**Exercise goal**
All lines with the word "brown" are to be found and copied from the listing.

________________________________________

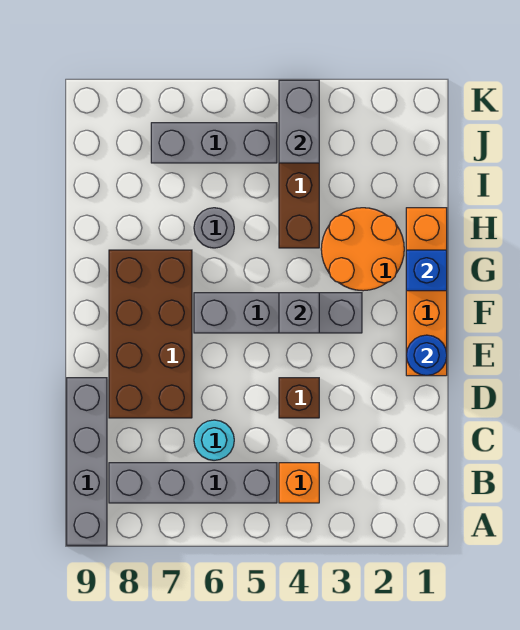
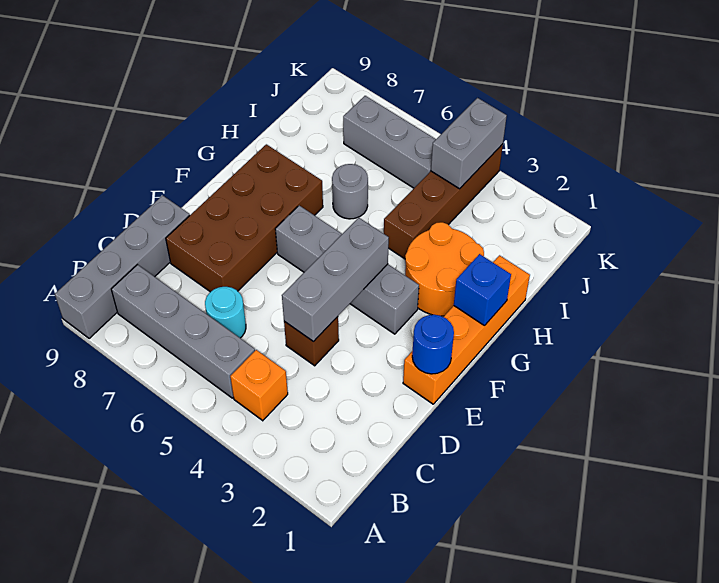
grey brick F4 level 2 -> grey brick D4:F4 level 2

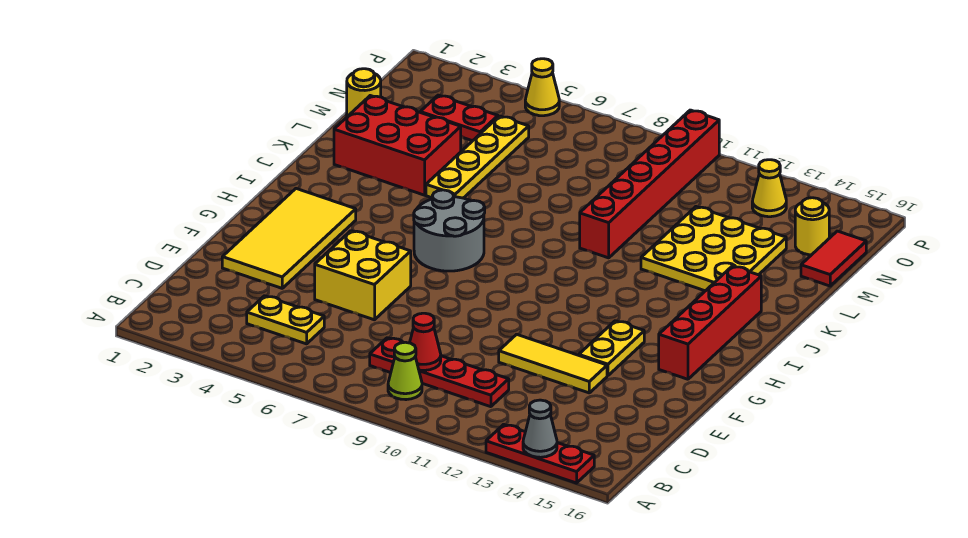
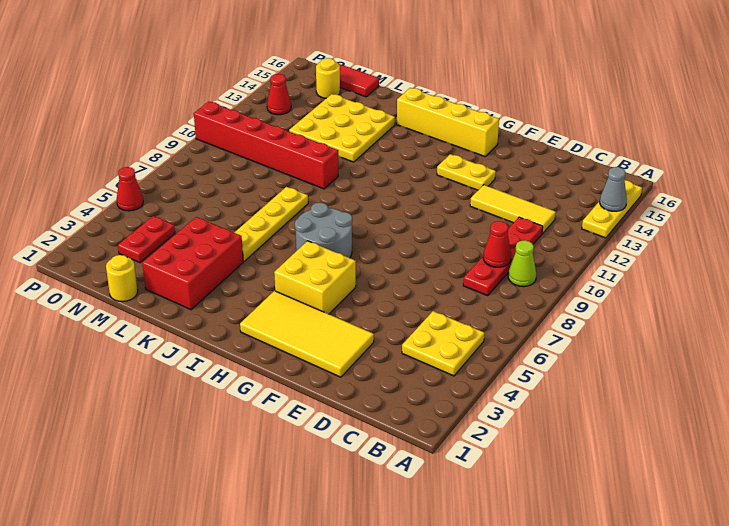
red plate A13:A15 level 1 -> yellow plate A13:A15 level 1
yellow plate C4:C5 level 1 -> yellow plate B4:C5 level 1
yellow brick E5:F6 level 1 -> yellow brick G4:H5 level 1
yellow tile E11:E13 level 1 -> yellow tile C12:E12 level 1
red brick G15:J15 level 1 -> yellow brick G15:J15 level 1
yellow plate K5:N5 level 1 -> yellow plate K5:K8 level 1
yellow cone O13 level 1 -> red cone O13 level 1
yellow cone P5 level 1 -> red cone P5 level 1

________________________________________

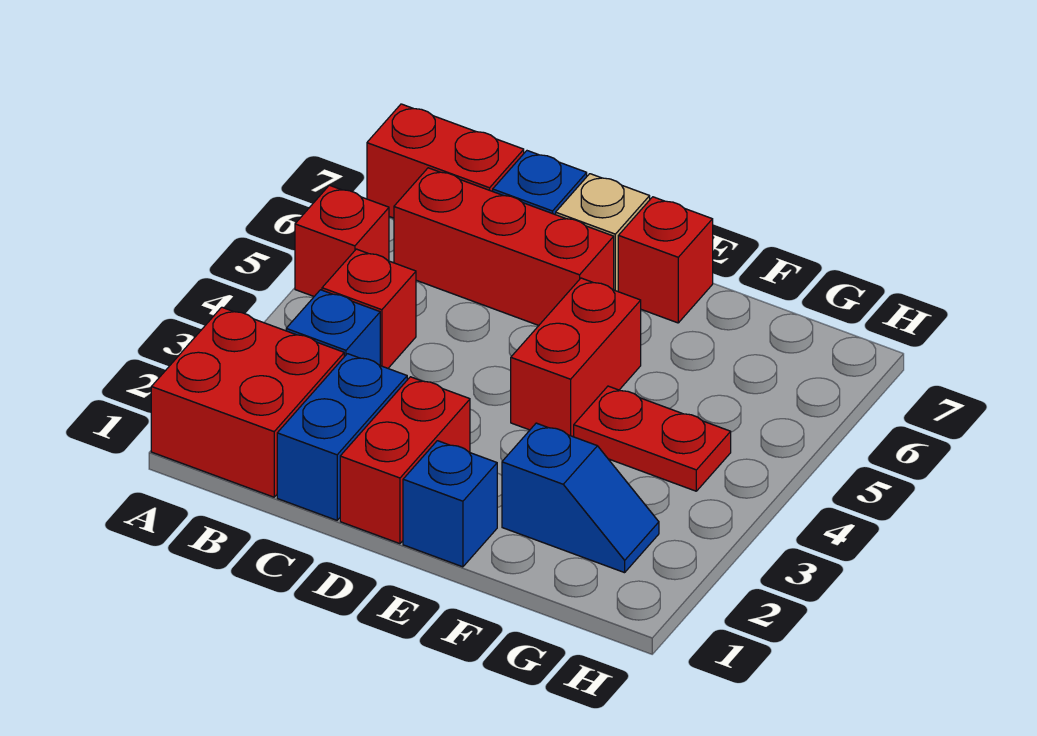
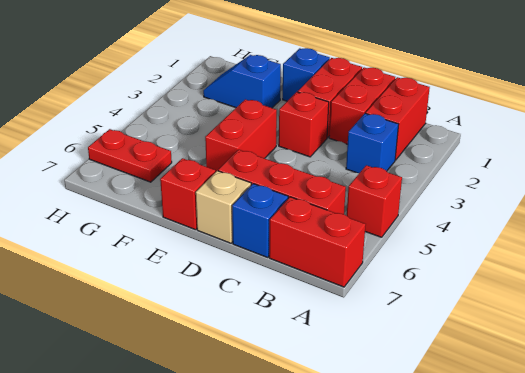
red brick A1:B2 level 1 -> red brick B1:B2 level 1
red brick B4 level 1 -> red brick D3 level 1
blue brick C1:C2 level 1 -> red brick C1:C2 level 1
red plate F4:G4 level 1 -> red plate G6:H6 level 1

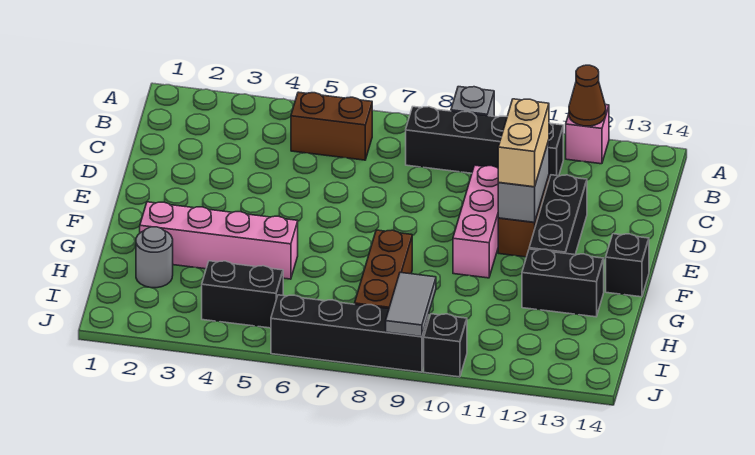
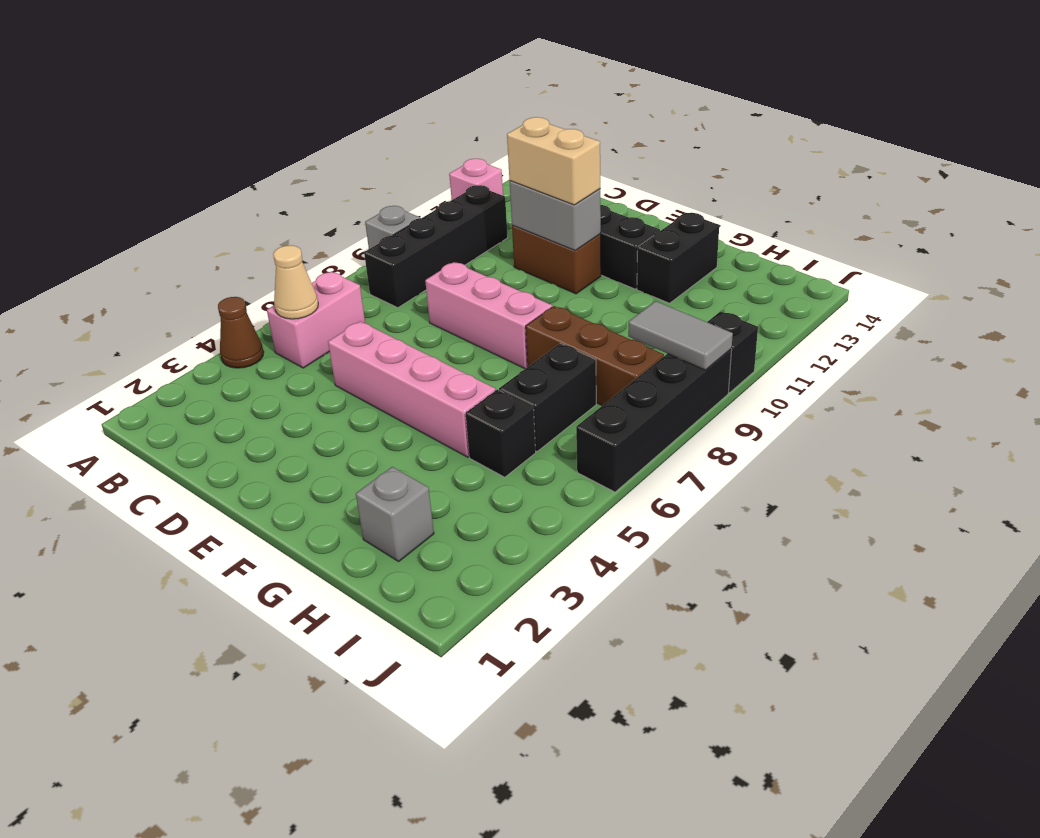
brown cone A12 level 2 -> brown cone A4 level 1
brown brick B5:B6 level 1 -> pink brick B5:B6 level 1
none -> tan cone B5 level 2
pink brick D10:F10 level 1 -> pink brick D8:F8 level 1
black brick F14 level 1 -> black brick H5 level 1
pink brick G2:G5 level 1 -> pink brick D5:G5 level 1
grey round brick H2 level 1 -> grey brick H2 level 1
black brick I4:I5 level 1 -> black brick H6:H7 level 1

________________________________________

**Written answer**
brown cone A12 level 2 -> brown cone A4 level 1
brown brick B5:B6 level 1 -> pink brick B5:B6 level 1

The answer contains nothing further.